● **MATERIAL FOR THIS TASK**
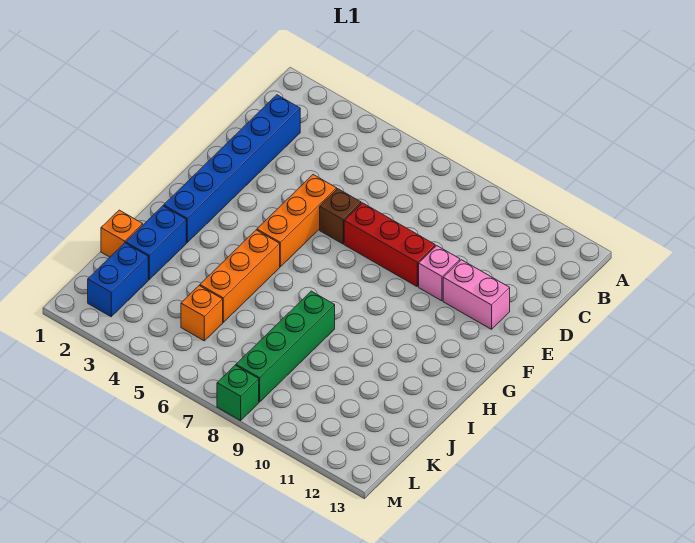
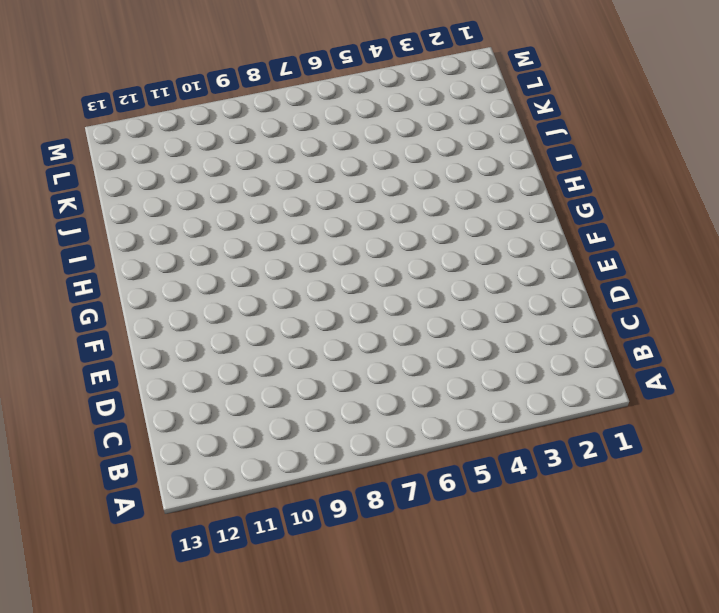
none -> blue brick C2:H2 level 1
none -> orange brick E5:G5 level 1
none -> brown brick E6 level 1

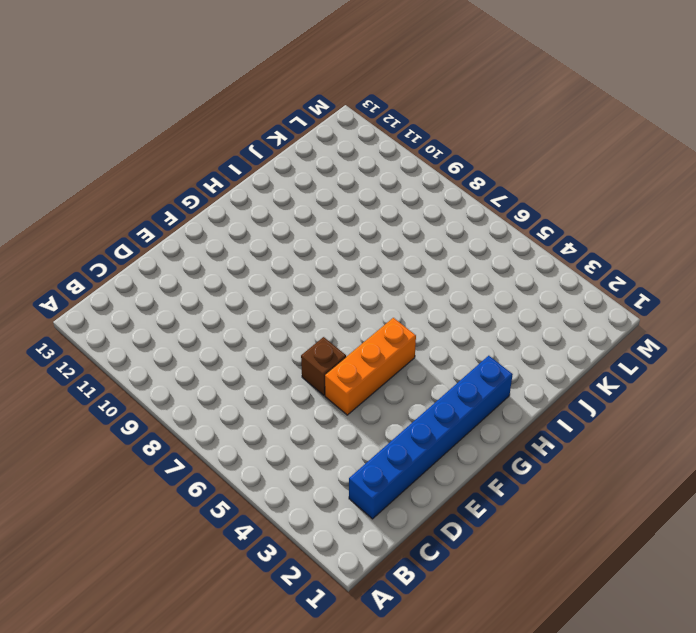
none -> red brick E7:E9 level 1
none -> pink brick E10 level 1
none -> pink brick E11:E12 level 1

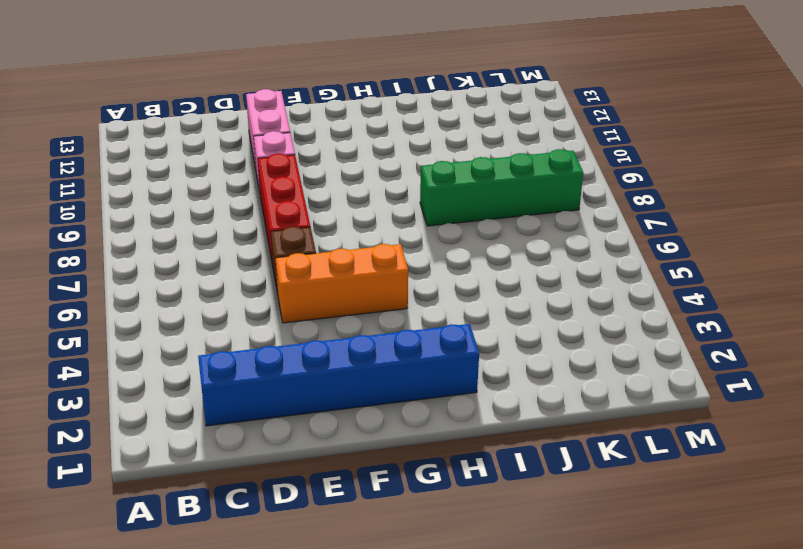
none -> orange brick H5:J5 level 1
none -> blue brick I2:J2 level 1
none -> orange brick J1 level 1

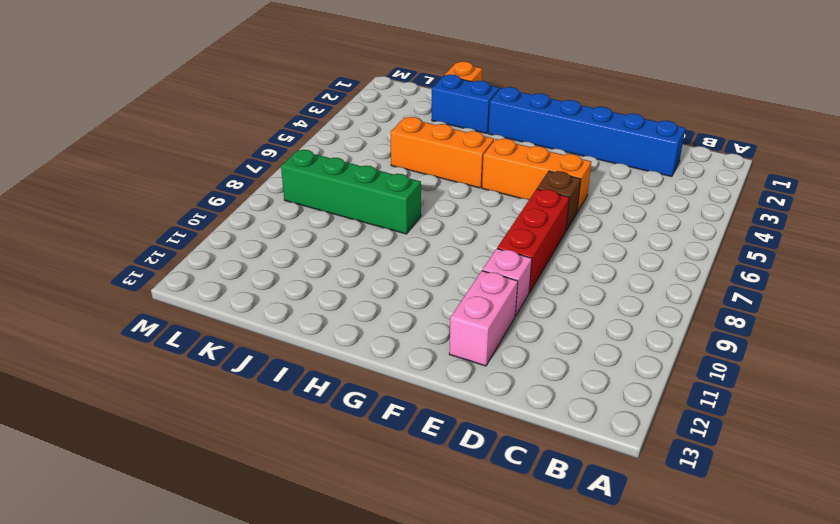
none -> blue brick K2:L2 level 1
none -> orange brick K5 level 1
none -> green brick M8 level 1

● **TASK ITEM**
Go through the preceding material and copy each line that has the word "pink".

● **ANSWER**
none -> pink brick E10 level 1
none -> pink brick E11:E12 level 1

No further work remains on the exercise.